▶ **Raw data**
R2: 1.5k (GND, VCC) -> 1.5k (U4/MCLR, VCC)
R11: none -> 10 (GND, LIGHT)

...

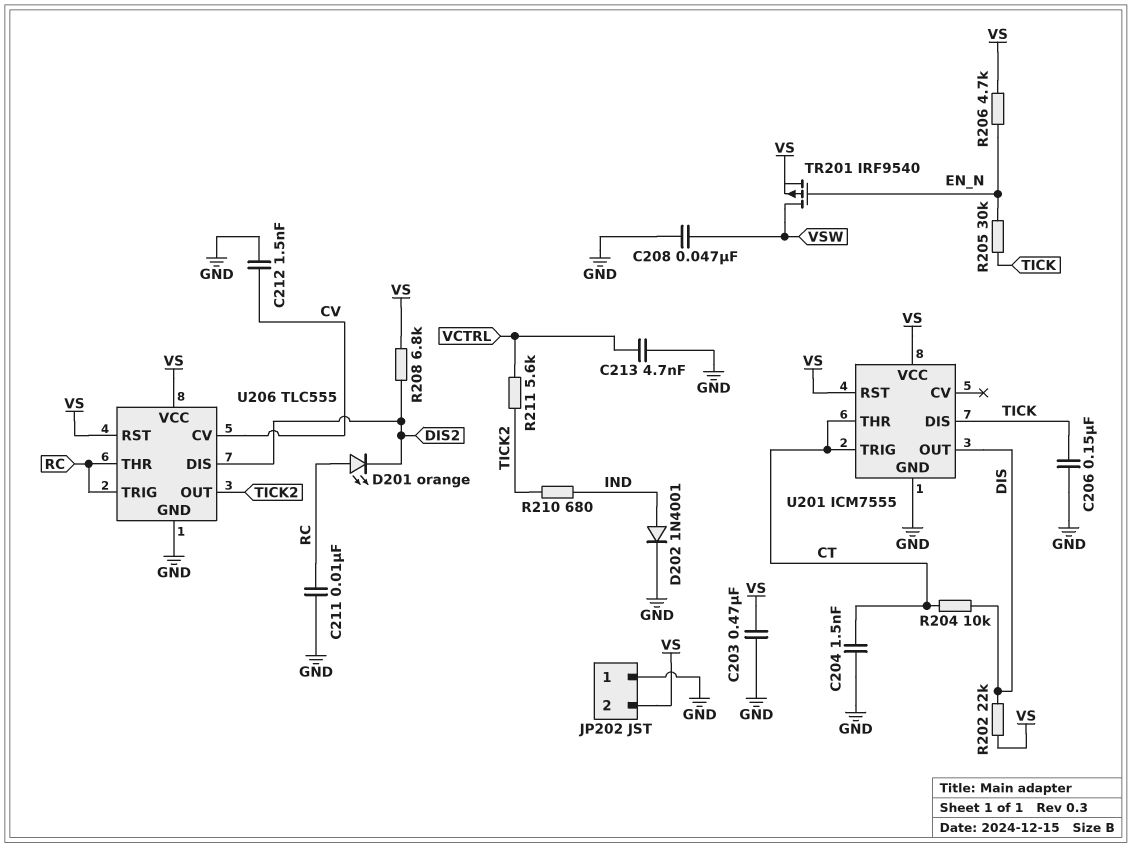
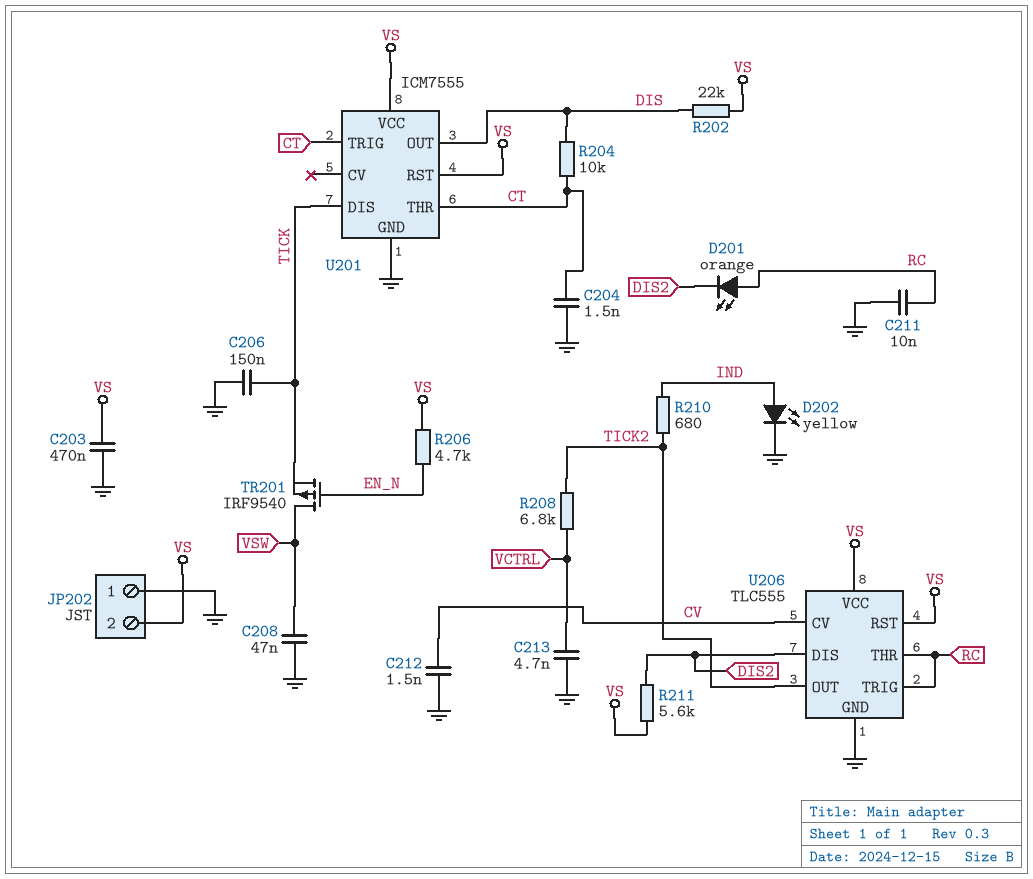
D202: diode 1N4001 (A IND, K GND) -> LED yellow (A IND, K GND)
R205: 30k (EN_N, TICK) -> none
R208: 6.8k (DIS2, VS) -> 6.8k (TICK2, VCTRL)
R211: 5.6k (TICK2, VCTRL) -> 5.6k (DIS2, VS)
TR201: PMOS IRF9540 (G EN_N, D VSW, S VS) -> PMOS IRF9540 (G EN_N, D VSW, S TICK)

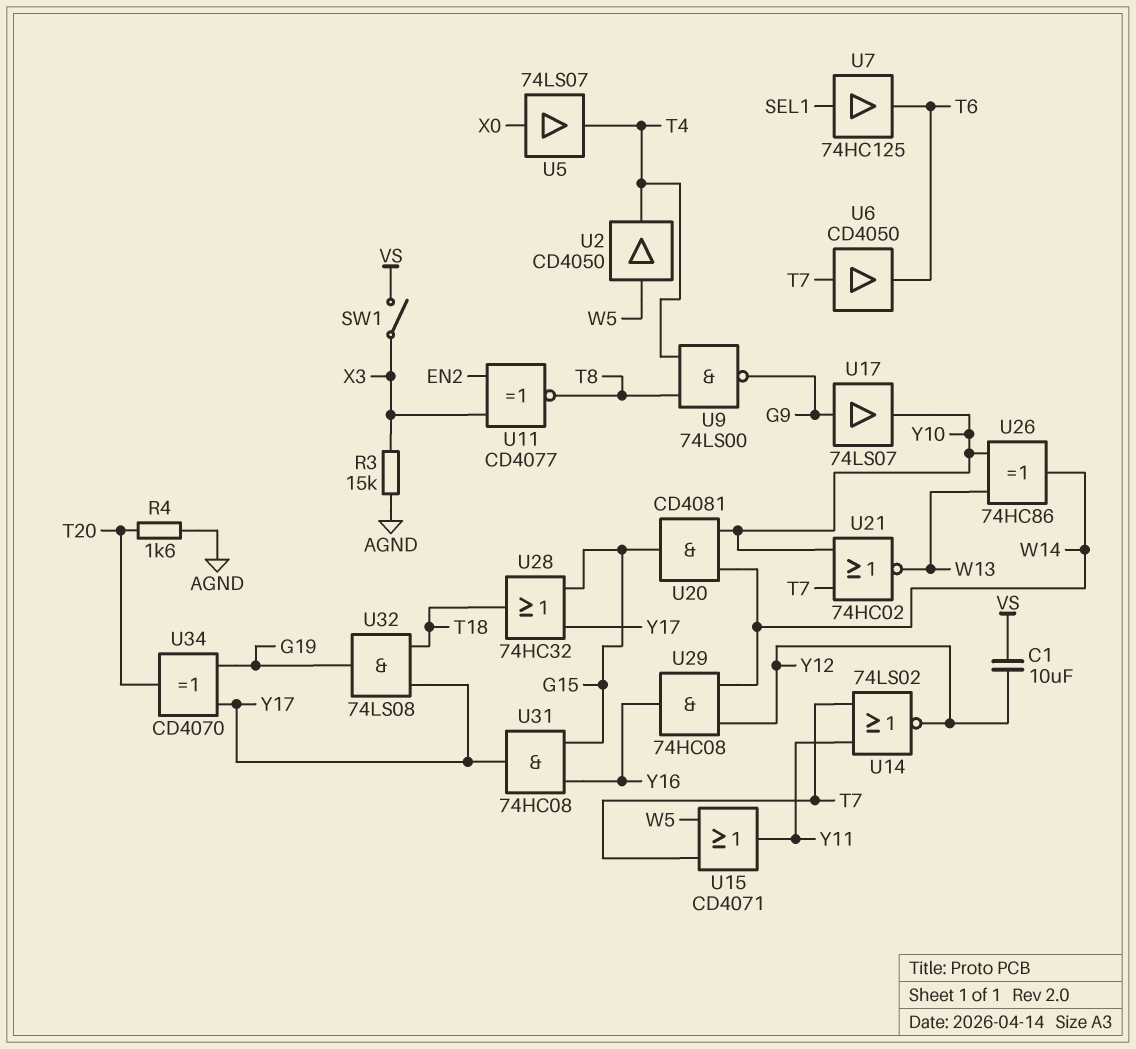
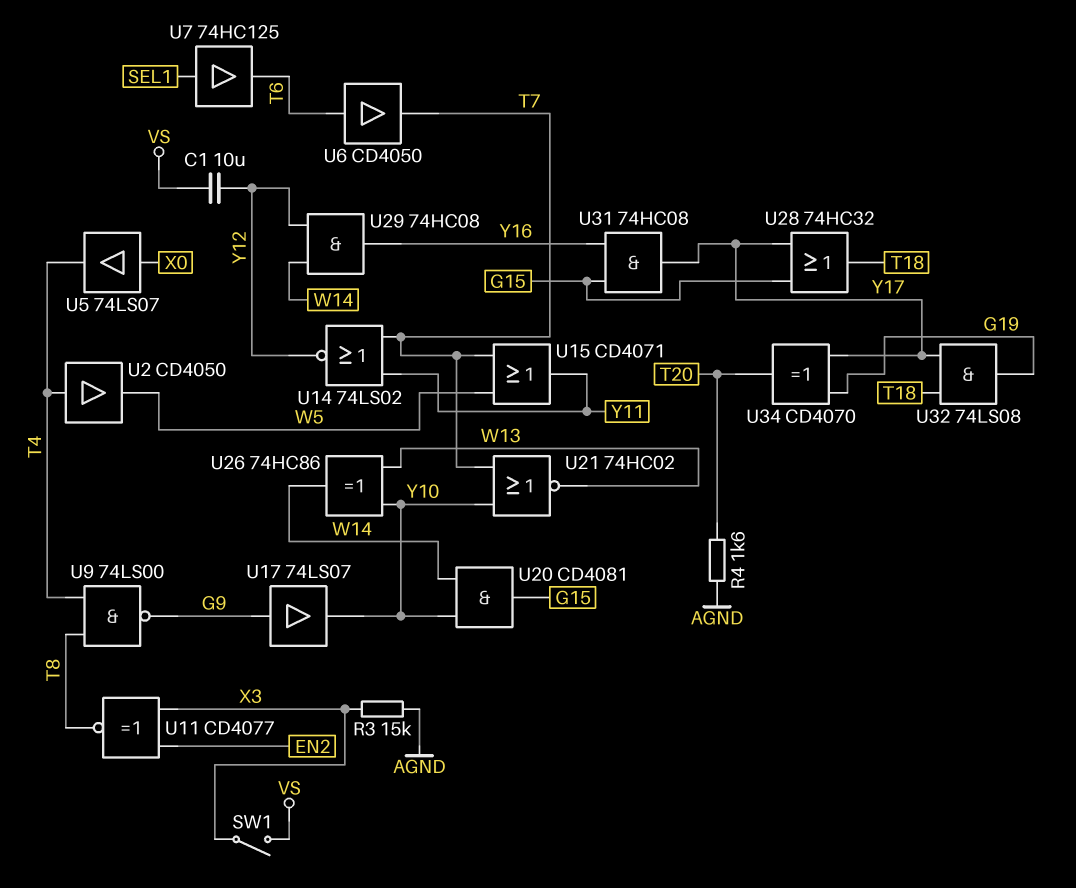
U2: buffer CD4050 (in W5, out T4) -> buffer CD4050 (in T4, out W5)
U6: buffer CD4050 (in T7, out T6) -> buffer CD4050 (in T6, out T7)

...

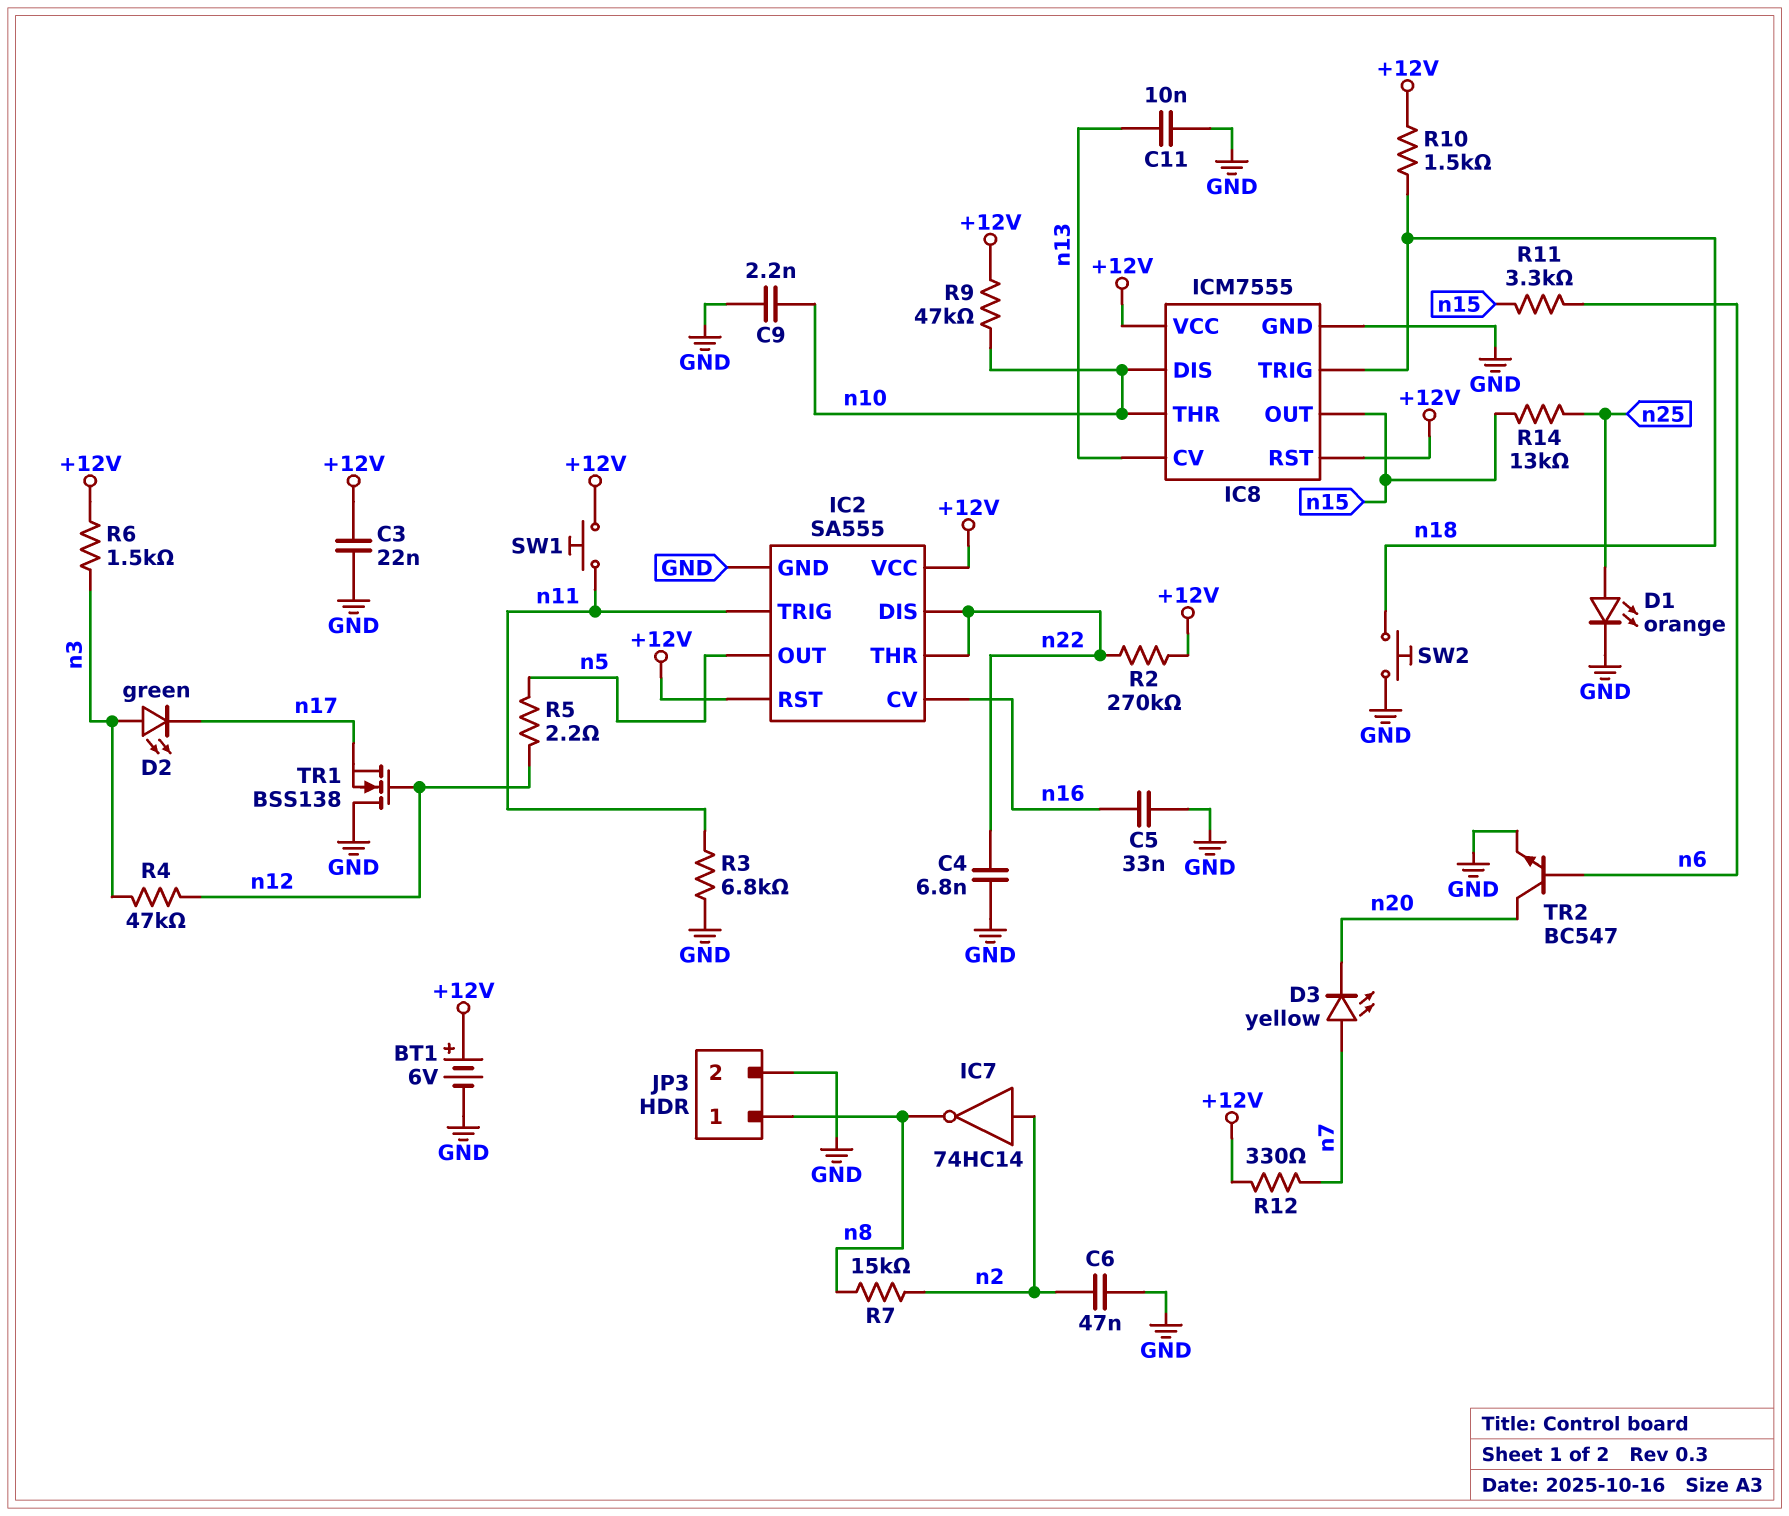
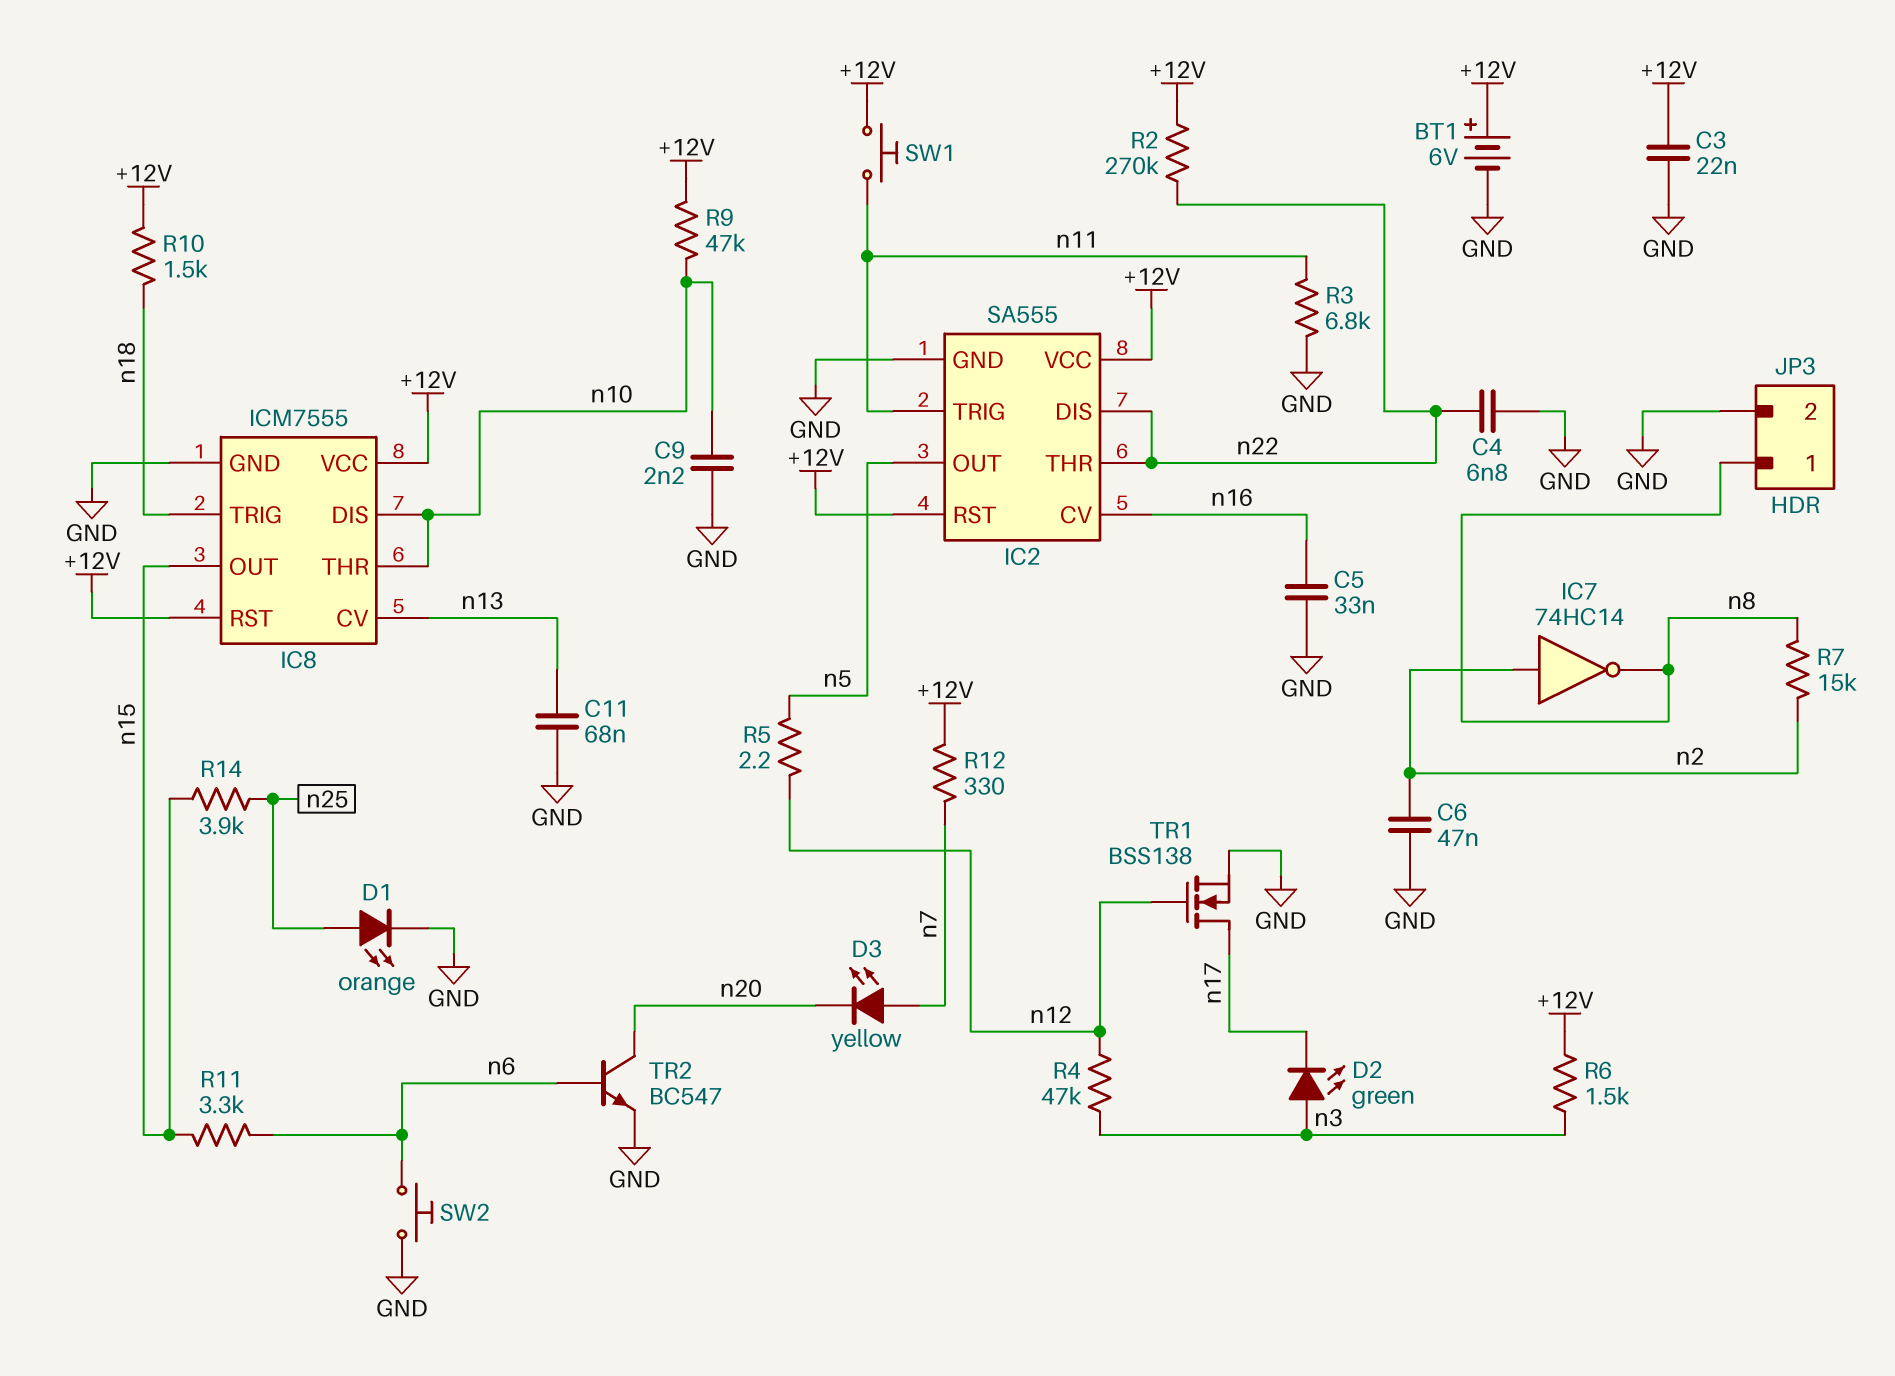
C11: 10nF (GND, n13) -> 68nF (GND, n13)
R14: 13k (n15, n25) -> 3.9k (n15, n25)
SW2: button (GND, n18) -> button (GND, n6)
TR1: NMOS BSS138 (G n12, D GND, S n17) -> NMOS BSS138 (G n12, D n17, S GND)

▶ **Action item**
Within the material above, copy exactly the lines from the line that holds "R2: 1.5k (GND, VCC) -> 1.5k (U4/MCLR, VCC)" up to and including the line that holds "R11: none -> 10 (GND, LIGHT)".

▶ **Solution to the exercise**
R2: 1.5k (GND, VCC) -> 1.5k (U4/MCLR, VCC)
R11: none -> 10 (GND, LIGHT)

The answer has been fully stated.